Activity ▸
Repeat the entries below exactly, pictures excluded.

[[ Materials provided open ]]

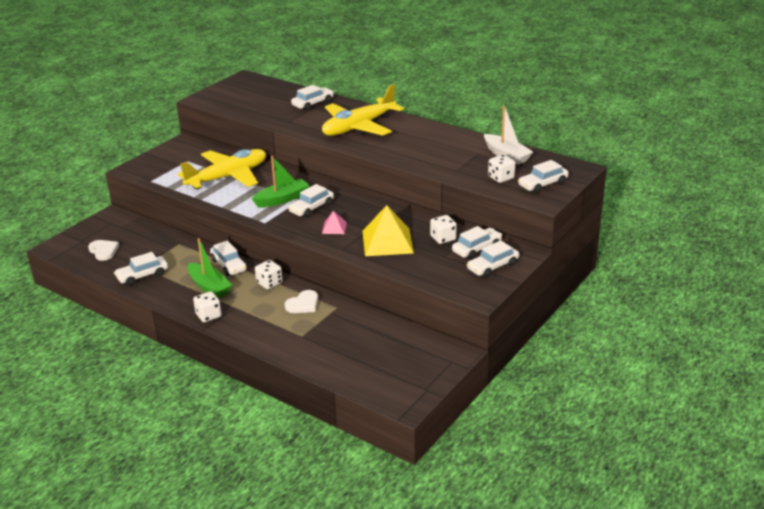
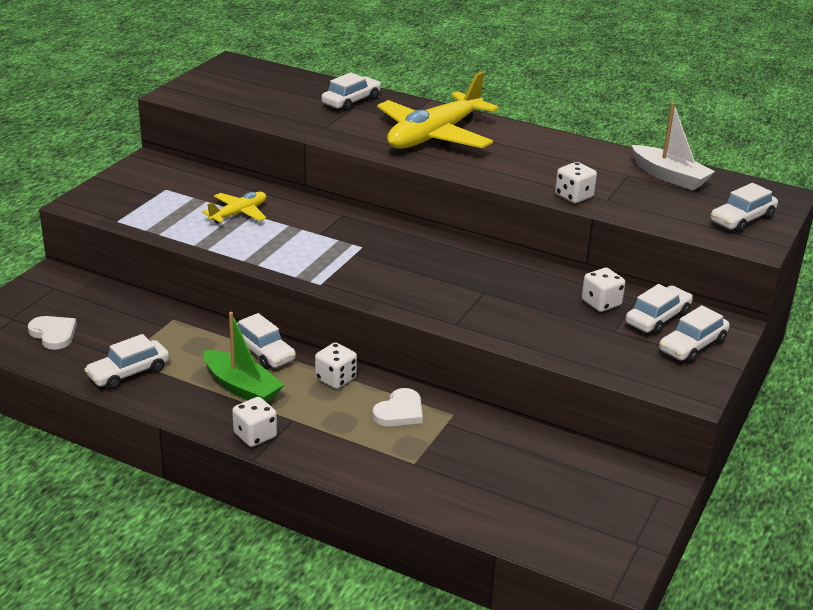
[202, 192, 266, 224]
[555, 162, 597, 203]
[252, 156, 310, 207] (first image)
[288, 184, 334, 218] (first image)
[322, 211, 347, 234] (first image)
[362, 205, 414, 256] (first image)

[[ Materials provided closed ]]

Task result ▸
[202, 192, 266, 224]
[555, 162, 597, 203]
[252, 156, 310, 207] (first image)
[288, 184, 334, 218] (first image)
[322, 211, 347, 234] (first image)
[362, 205, 414, 256] (first image)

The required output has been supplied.